+++ PROVIDED RECORDS
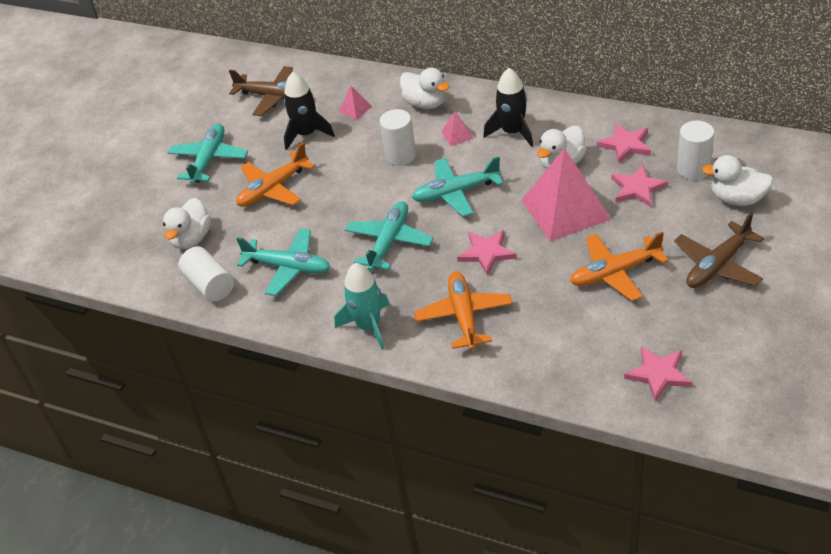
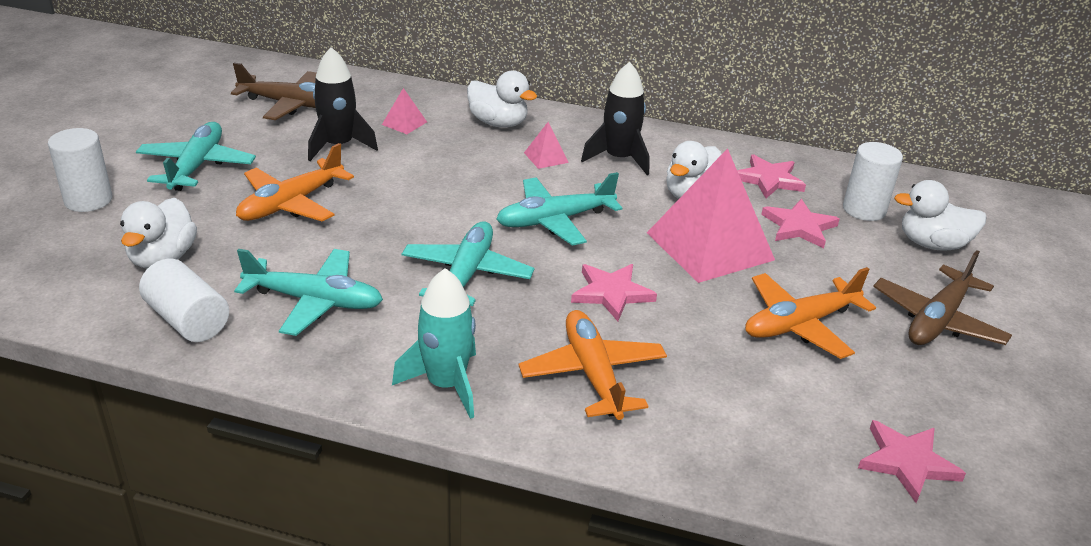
camera: 15 degrees left, 10 degrees down
white cylinder [379,109,416,166] -> white cylinder moved to [48,128,112,212]

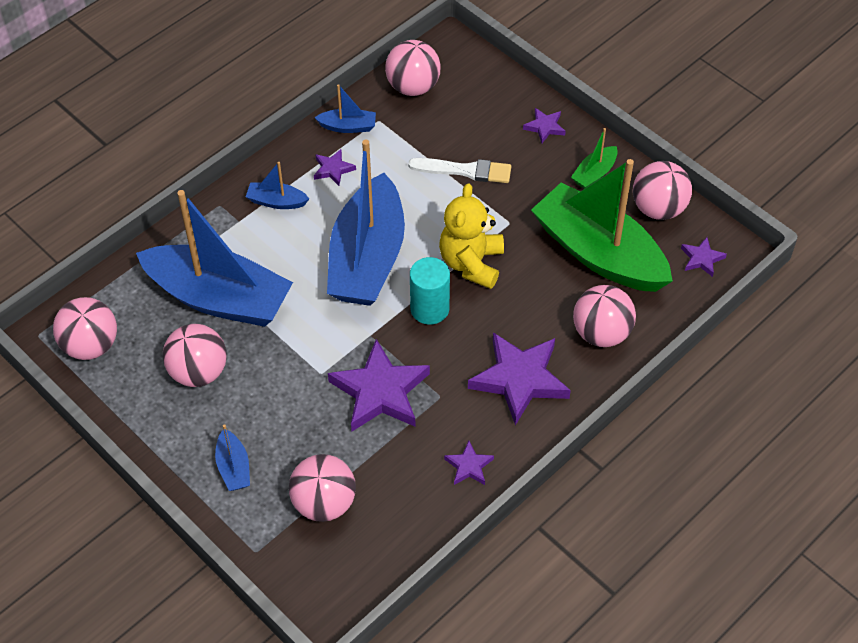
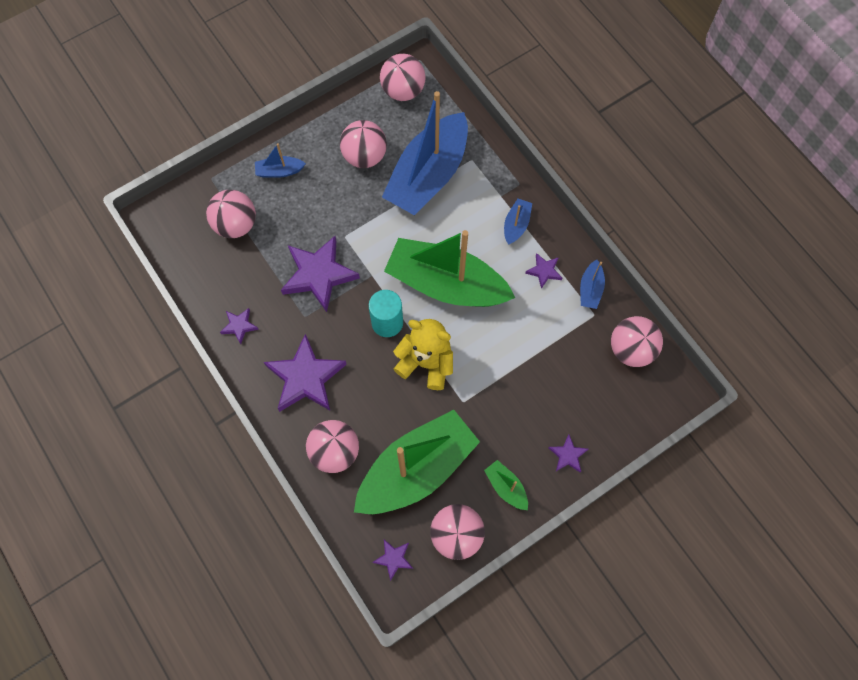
camera: 100 degrees right, 15 degrees up
blue boat [327,139,405,306] -> green boat [384,230,515,307]
white brush [408,158,511,183] -> none

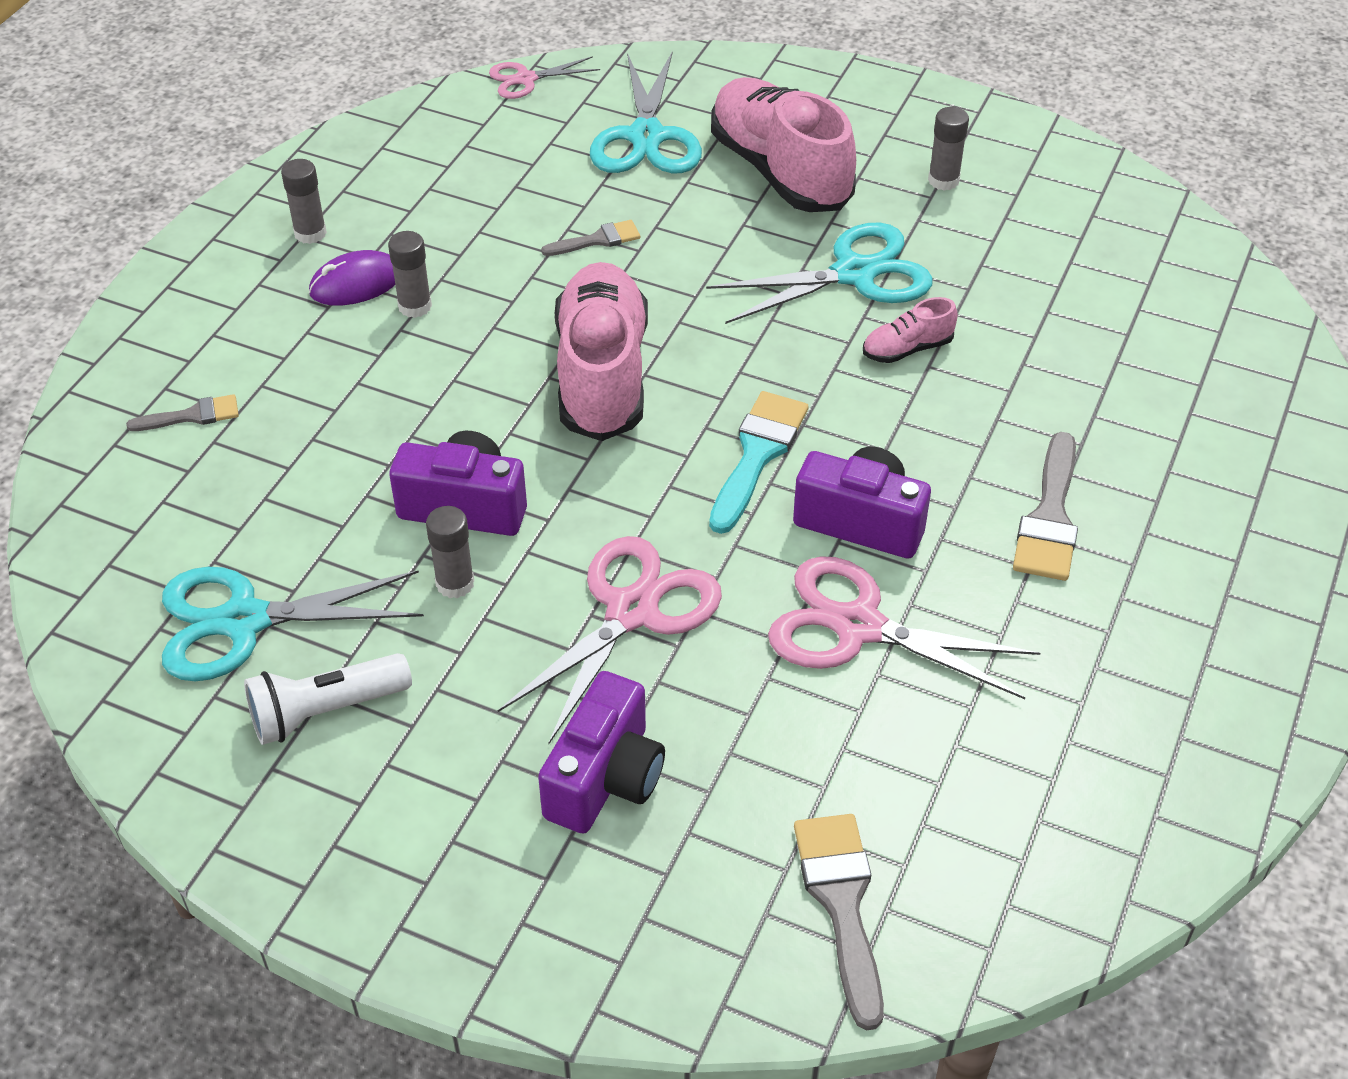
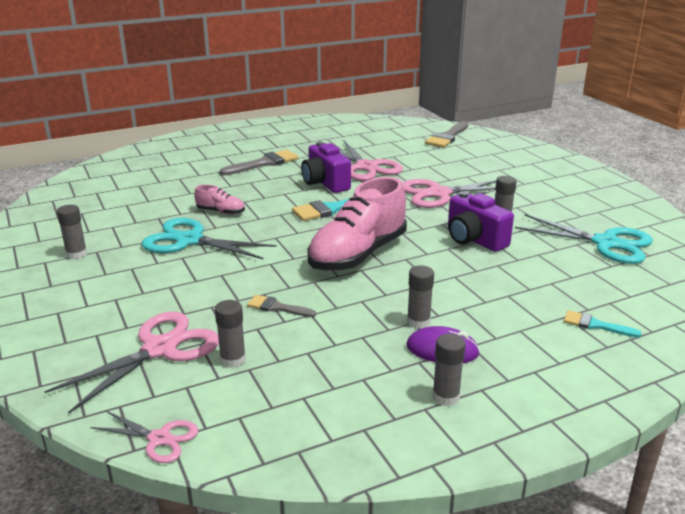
camera: 140 degrees left, 20 degrees down
grey brush [126,394,239,431] -> turquoise brush [564,310,642,337]
white flashlight [244,653,412,745] -> none
purple camera [538,671,665,834] -> none
turquoise scissors [590,51,702,173] -> pink scissors [44,311,219,414]
pink shoe [711,77,856,212] -> none
none -> grey glue stick [215,300,246,368]

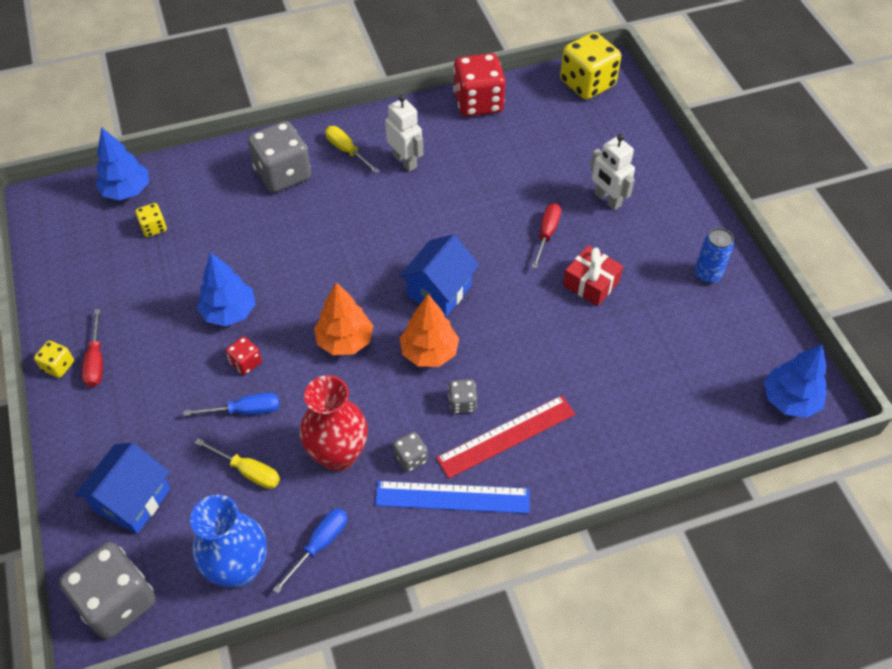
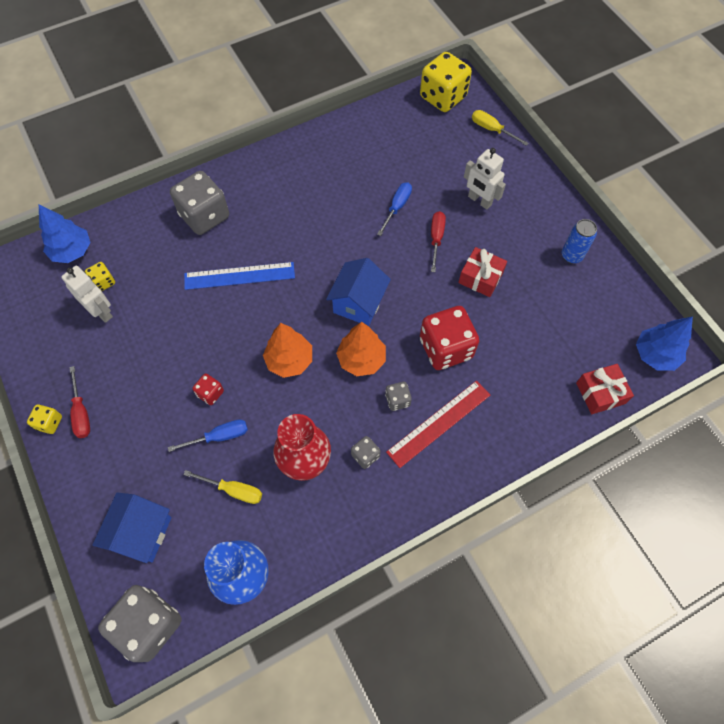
camera: 10 degrees left, 10 degrees up
blue tree [197,252,256,326] -> none
blue screwdriver [273,508,347,594] -> blue screwdriver moved to [377,182,412,236]
yellow screwdriver [325,126,379,173] -> yellow screwdriver moved to [472,110,528,146]
blue ruler [375,481,530,514] -> blue ruler moved to [184,262,295,290]
white robot [385,95,423,172] -> white robot moved to [61,266,113,323]
red dice [453,53,506,117] -> red dice moved to [420,306,479,370]
none -> red gift [576,364,634,414]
++++++
[EXERCISE]:
Search the entries for the word "moved", then copy every line in which it is found.

[ANSWER BELOW]:
white cylinder [379,109,416,166] -> white cylinder moved to [48,128,112,212]
blue screwdriver [273,508,347,594] -> blue screwdriver moved to [377,182,412,236]
yellow screwdriver [325,126,379,173] -> yellow screwdriver moved to [472,110,528,146]
blue ruler [375,481,530,514] -> blue ruler moved to [184,262,295,290]
white robot [385,95,423,172] -> white robot moved to [61,266,113,323]
red dice [453,53,506,117] -> red dice moved to [420,306,479,370]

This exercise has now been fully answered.